[Exercise instructions] Retype the data that follows exactly. No pictures belong in the copy.

[Object matching data]
[Start of section]

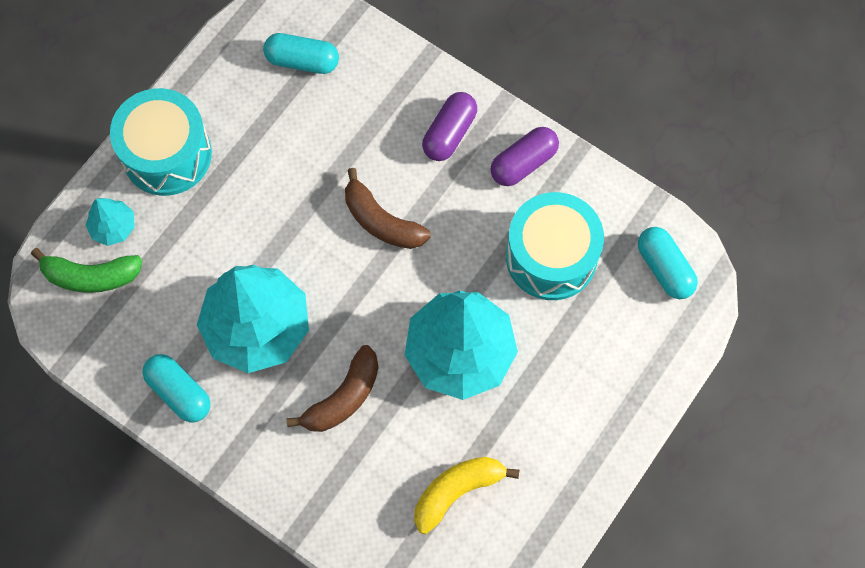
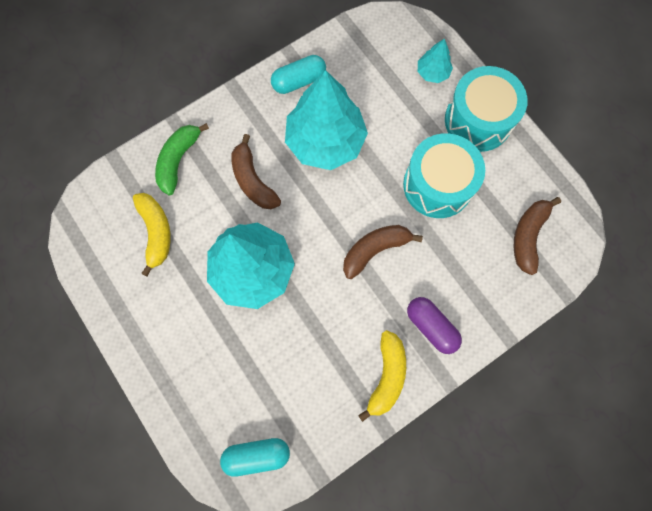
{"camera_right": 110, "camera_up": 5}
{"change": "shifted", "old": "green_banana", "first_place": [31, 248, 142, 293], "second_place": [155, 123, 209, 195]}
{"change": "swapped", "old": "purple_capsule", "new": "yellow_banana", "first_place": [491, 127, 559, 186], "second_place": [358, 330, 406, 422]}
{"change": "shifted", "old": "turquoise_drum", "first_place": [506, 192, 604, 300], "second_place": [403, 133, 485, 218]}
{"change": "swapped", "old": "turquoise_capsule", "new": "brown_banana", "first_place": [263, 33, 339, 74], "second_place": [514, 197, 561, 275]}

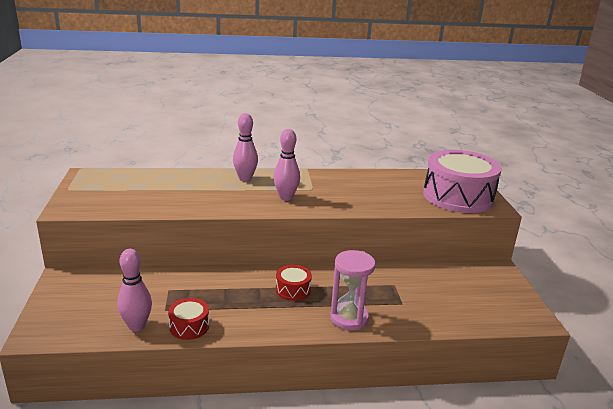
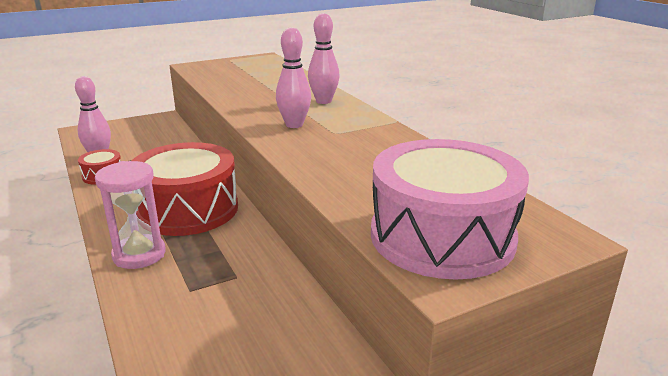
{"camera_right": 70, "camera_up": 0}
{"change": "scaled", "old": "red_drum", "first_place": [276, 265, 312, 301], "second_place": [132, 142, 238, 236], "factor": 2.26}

[End of section]

[Solution]
{"camera_right": 110, "camera_up": 5}
{"change": "shifted", "old": "green_banana", "first_place": [31, 248, 142, 293], "second_place": [155, 123, 209, 195]}
{"change": "swapped", "old": "purple_capsule", "new": "yellow_banana", "first_place": [491, 127, 559, 186], "second_place": [358, 330, 406, 422]}
{"change": "shifted", "old": "turquoise_drum", "first_place": [506, 192, 604, 300], "second_place": [403, 133, 485, 218]}
{"change": "swapped", "old": "turquoise_capsule", "new": "brown_banana", "first_place": [263, 33, 339, 74], "second_place": [514, 197, 561, 275]}

{"camera_right": 70, "camera_up": 0}
{"change": "scaled", "old": "red_drum", "first_place": [276, 265, 312, 301], "second_place": [132, 142, 238, 236], "factor": 2.26}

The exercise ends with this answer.